PROVIDED DATA
========

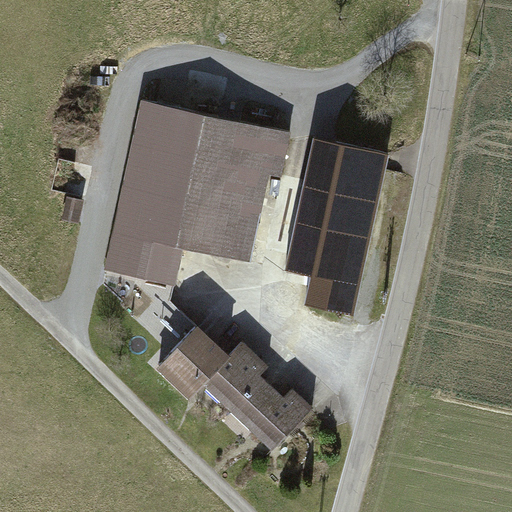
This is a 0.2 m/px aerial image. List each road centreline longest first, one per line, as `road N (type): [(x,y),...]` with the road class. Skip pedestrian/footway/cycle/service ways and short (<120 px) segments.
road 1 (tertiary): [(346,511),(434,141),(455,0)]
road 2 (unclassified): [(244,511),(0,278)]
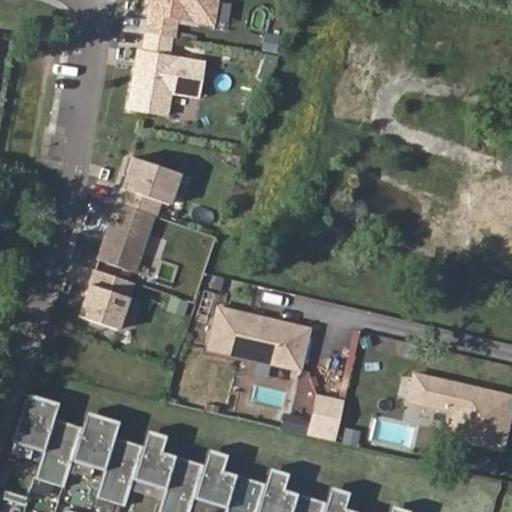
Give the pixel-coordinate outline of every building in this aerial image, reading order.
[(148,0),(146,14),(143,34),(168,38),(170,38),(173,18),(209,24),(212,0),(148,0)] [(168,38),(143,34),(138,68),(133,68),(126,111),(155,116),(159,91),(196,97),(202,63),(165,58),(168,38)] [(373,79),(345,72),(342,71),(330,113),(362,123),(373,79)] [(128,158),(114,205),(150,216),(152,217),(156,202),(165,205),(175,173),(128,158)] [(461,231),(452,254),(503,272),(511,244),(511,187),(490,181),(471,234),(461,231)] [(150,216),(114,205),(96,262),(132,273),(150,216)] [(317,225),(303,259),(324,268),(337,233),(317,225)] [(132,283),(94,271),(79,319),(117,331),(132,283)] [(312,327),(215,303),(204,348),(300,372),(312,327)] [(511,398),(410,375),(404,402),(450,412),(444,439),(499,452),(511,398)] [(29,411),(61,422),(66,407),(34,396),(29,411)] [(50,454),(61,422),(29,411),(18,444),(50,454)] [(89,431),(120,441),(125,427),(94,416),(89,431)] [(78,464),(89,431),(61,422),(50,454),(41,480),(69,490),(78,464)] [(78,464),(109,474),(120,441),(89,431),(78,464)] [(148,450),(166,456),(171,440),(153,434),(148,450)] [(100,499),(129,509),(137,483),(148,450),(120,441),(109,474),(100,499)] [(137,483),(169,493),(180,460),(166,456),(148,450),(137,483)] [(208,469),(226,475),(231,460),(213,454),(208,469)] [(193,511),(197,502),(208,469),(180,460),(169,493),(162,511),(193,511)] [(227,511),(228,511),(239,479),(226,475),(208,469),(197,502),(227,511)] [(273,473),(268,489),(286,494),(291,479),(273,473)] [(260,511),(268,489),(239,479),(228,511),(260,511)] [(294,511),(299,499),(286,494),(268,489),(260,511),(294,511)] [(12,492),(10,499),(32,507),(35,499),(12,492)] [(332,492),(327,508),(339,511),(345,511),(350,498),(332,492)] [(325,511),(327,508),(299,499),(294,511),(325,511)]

========

GOAL
Can you rewrite the listing above with every "aerial image" changed to "orthophoto", keep everything else unchanged, and leave out the pictures?

COMPLETED TASK
This is a 0.2 m/px orthophoto. List each road centreline longest first, one per line, as `road N (type): [(x,y),...]` with the road class. Skip pedestrian/footway/cycle/service ways and short (<120 px) segments.
road 1 (tertiary): [(346,511),(434,141),(455,0)]
road 2 (unclassified): [(244,511),(0,278)]
Give the pixel-coordinate outline of every building in this orthophoto, reading order.
[(148,0),(146,14),(143,34),(168,38),(170,38),(173,18),(209,24),(212,0),(148,0)] [(168,38),(143,34),(138,68),(133,68),(126,111),(155,116),(159,91),(196,97),(202,63),(165,58),(168,38)] [(373,79),(345,72),(342,71),(330,113),(362,123),(373,79)] [(128,158),(114,205),(150,216),(152,217),(156,202),(165,205),(175,173),(128,158)] [(461,231),(452,254),(503,272),(511,244),(511,187),(490,181),(471,234),(461,231)] [(150,216),(114,205),(96,262),(132,273),(150,216)] [(317,225),(303,259),(324,268),(337,233),(317,225)] [(132,283),(94,271),(79,319),(117,331),(132,283)] [(312,327),(215,303),(204,348),(300,372),(312,327)] [(511,398),(410,375),(404,402),(450,412),(444,439),(499,452),(511,398)] [(29,411),(61,422),(66,407),(34,396),(29,411)] [(50,454),(61,422),(29,411),(18,444),(50,454)] [(89,431),(120,441),(125,427),(94,416),(89,431)] [(78,464),(89,431),(61,422),(50,454),(41,480),(69,490),(78,464)] [(78,464),(109,474),(120,441),(89,431),(78,464)] [(148,450),(166,456),(171,440),(153,434),(148,450)] [(100,499),(129,509),(137,483),(148,450),(120,441),(109,474),(100,499)] [(137,483),(169,493),(180,460),(166,456),(148,450),(137,483)] [(208,469),(226,475),(231,460),(213,454),(208,469)] [(193,511),(197,502),(208,469),(180,460),(169,493),(162,511),(193,511)] [(227,511),(228,511),(239,479),(226,475),(208,469),(197,502),(227,511)] [(273,473),(268,489),(286,494),(291,479),(273,473)] [(260,511),(268,489),(239,479),(228,511),(260,511)] [(294,511),(299,499),(286,494),(268,489),(260,511),(294,511)] [(12,492),(10,499),(32,507),(35,499),(12,492)] [(332,492),(327,508),(339,511),(345,511),(350,498),(332,492)] [(325,511),(327,508),(299,499),(294,511),(325,511)]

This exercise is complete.